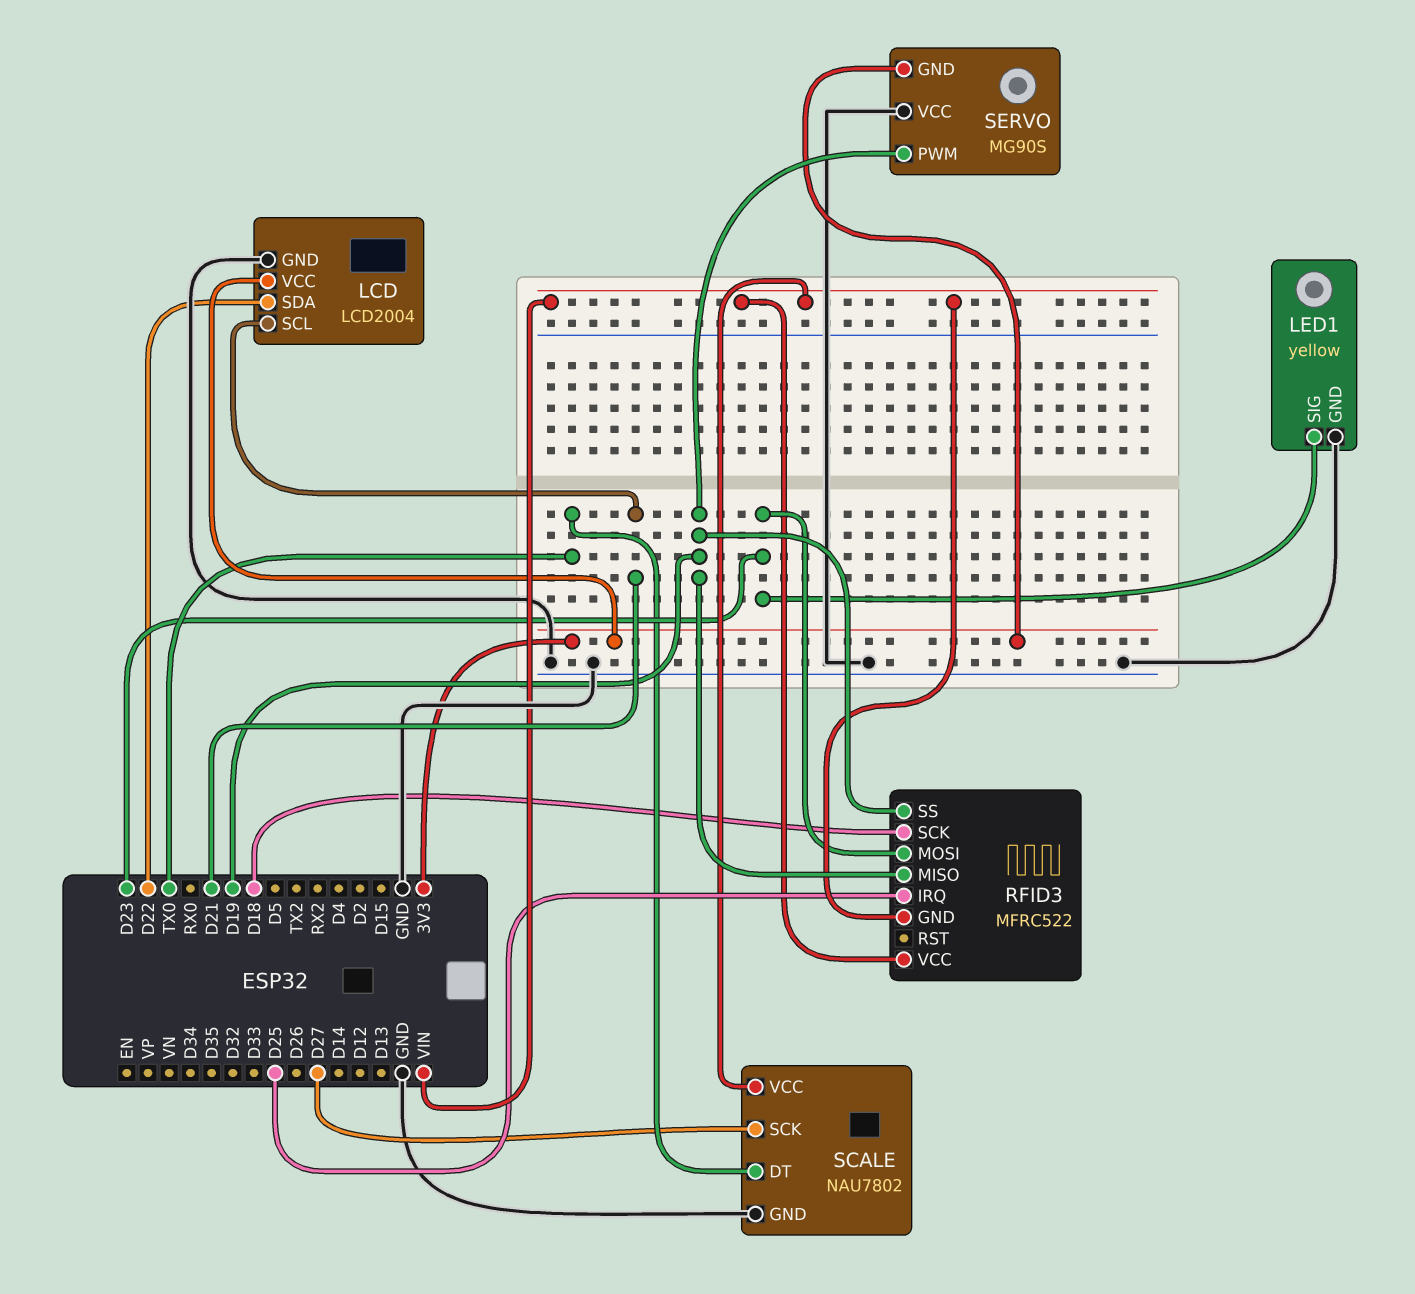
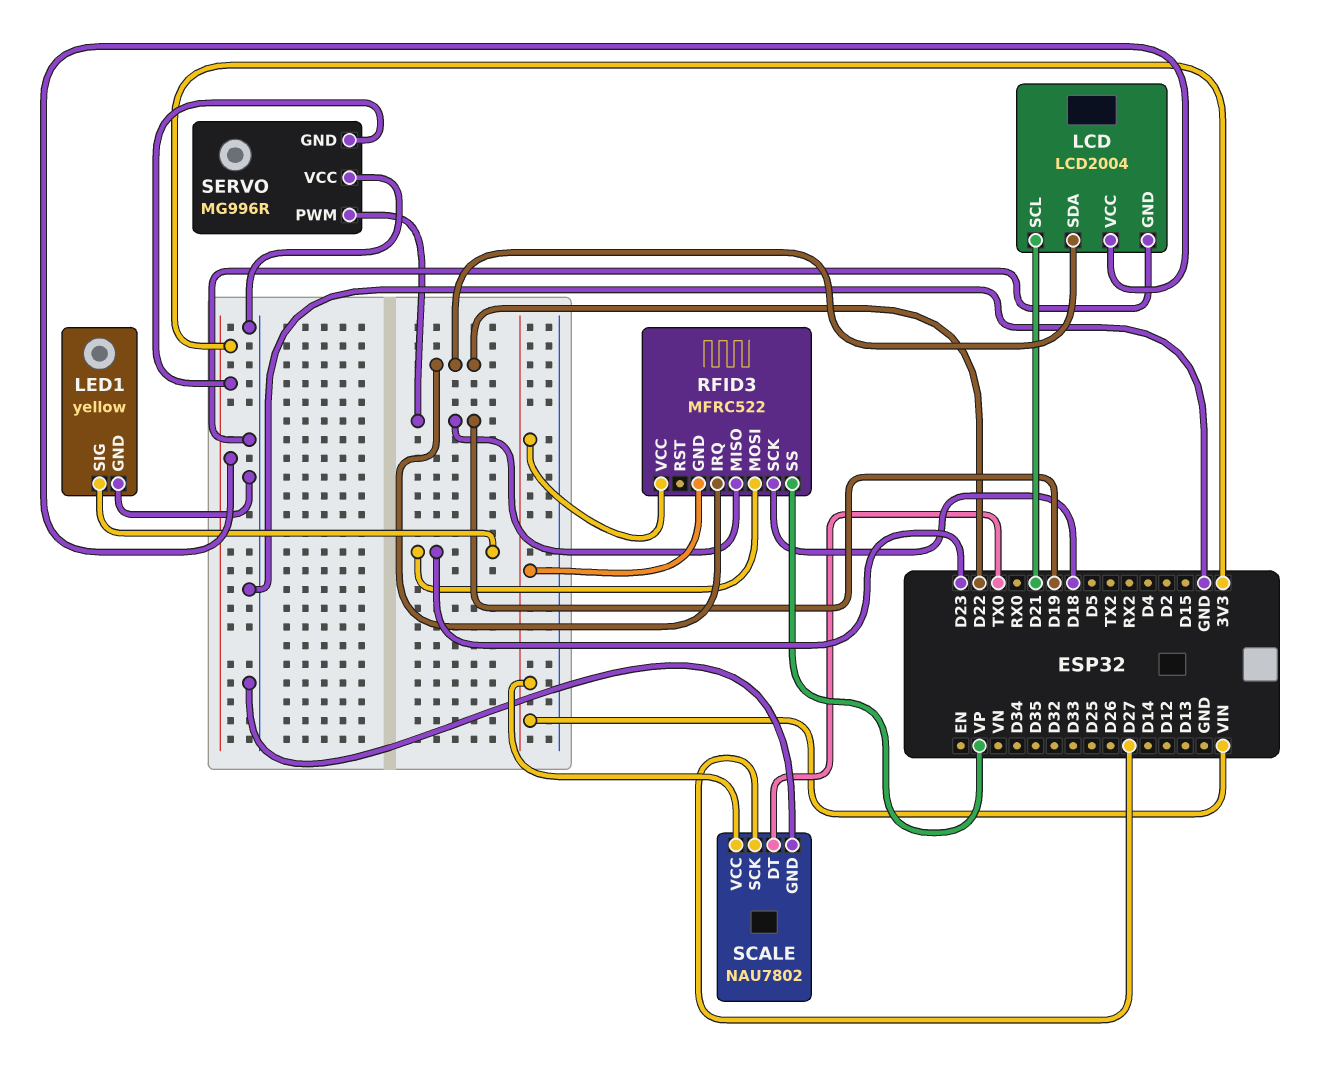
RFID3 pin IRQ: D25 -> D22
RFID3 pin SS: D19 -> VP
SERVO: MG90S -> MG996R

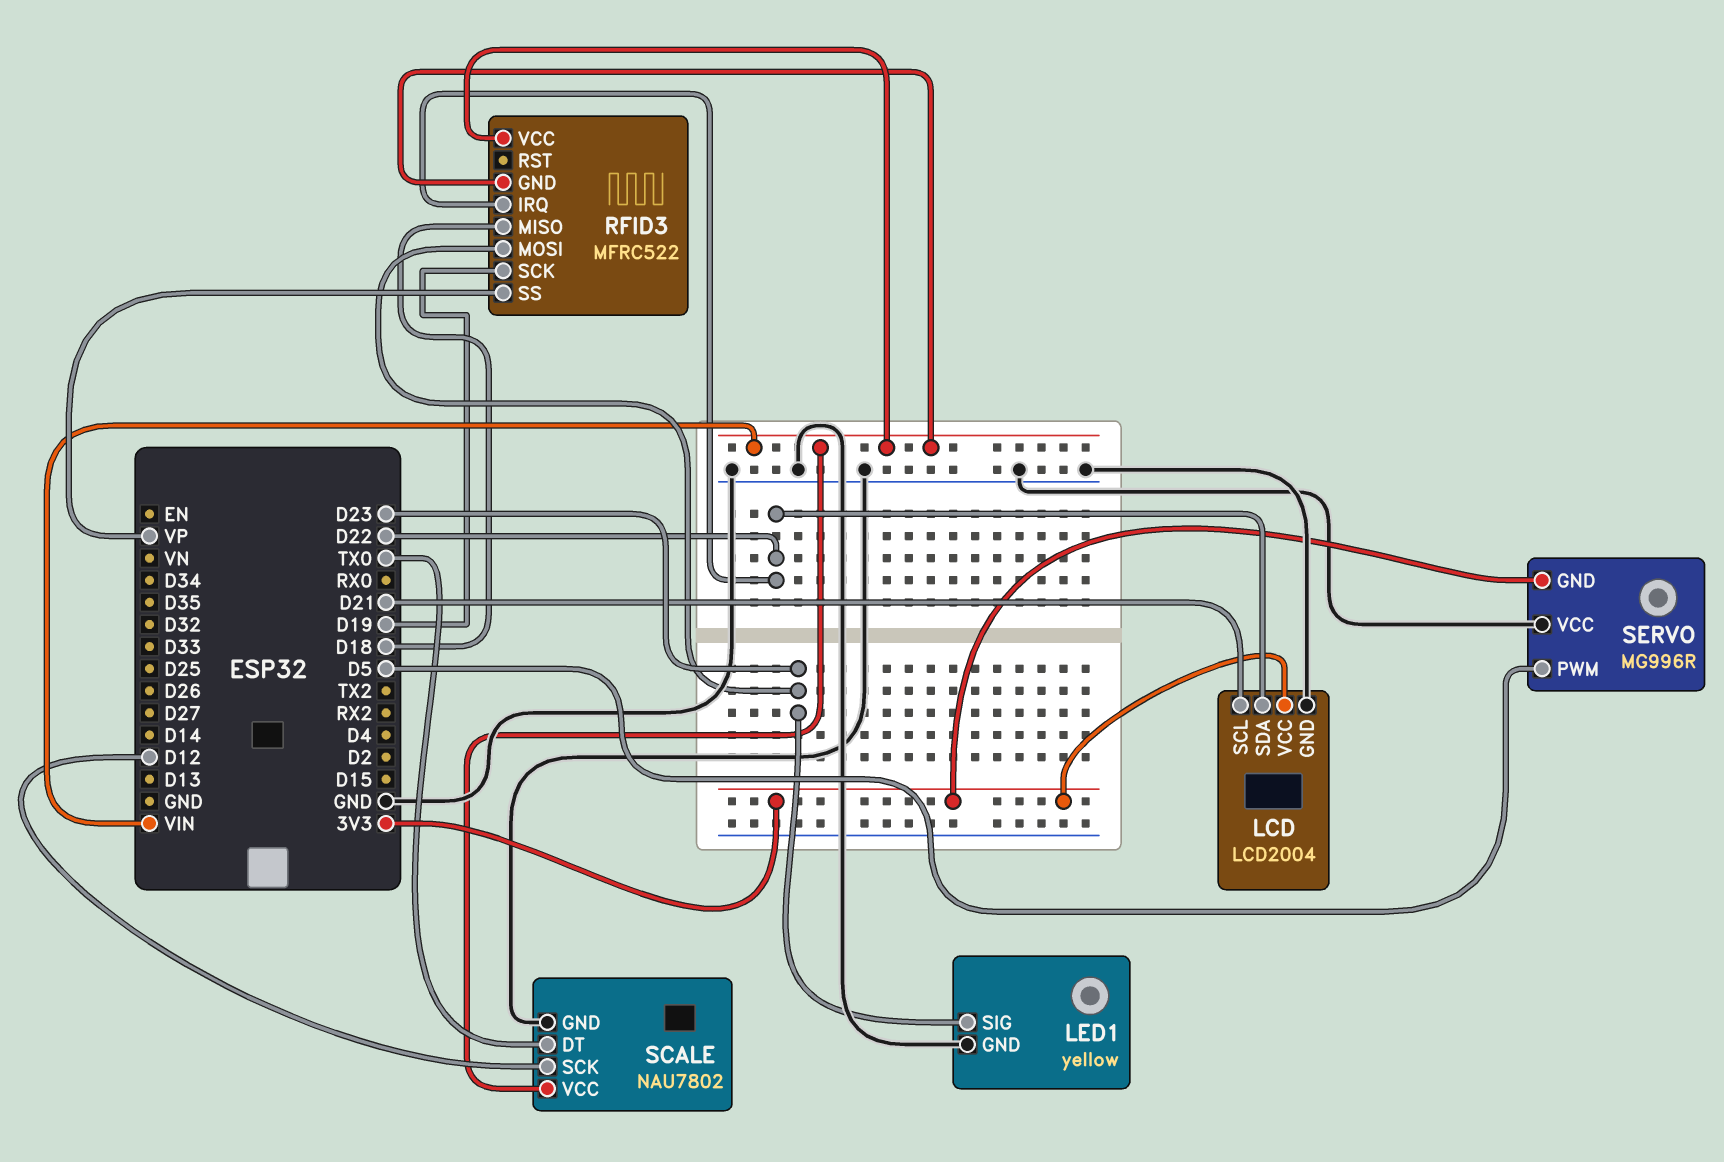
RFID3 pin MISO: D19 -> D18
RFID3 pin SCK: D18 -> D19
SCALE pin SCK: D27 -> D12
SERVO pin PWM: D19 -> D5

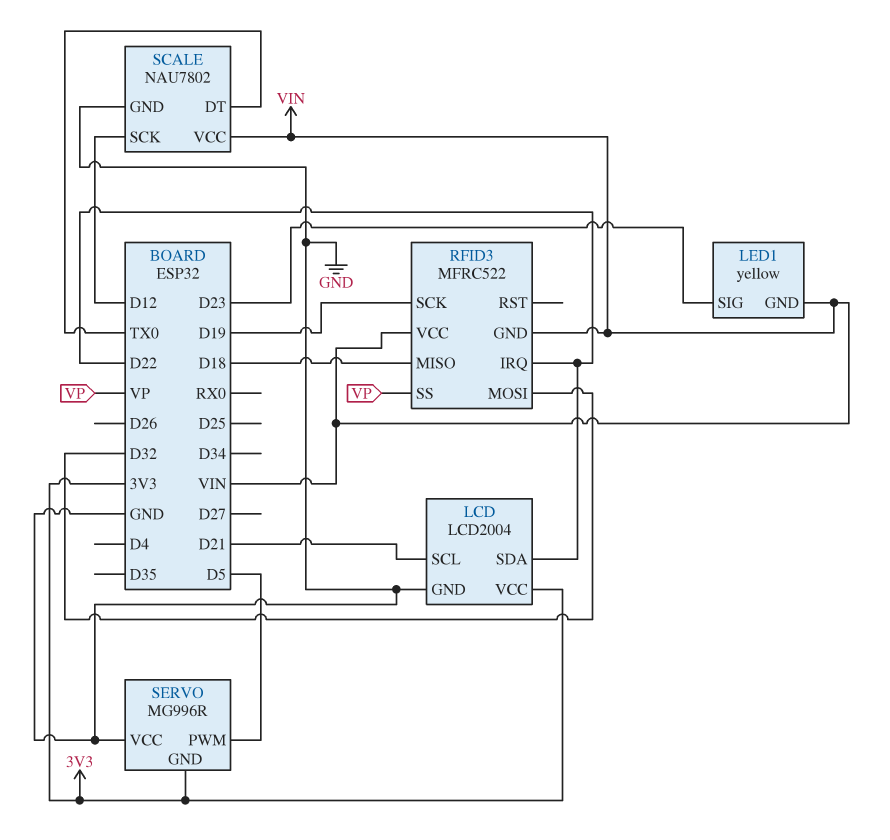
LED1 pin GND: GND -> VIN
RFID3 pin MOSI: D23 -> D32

-=-=-=-=-

*Aim of the task:*
Set down all of the material above exactly as written, leaving the pictures out.

*Solution:*
RFID3 pin IRQ: D25 -> D22
RFID3 pin SS: D19 -> VP
SERVO: MG90S -> MG996R

RFID3 pin MISO: D19 -> D18
RFID3 pin SCK: D18 -> D19
SCALE pin SCK: D27 -> D12
SERVO pin PWM: D19 -> D5

LED1 pin GND: GND -> VIN
RFID3 pin MOSI: D23 -> D32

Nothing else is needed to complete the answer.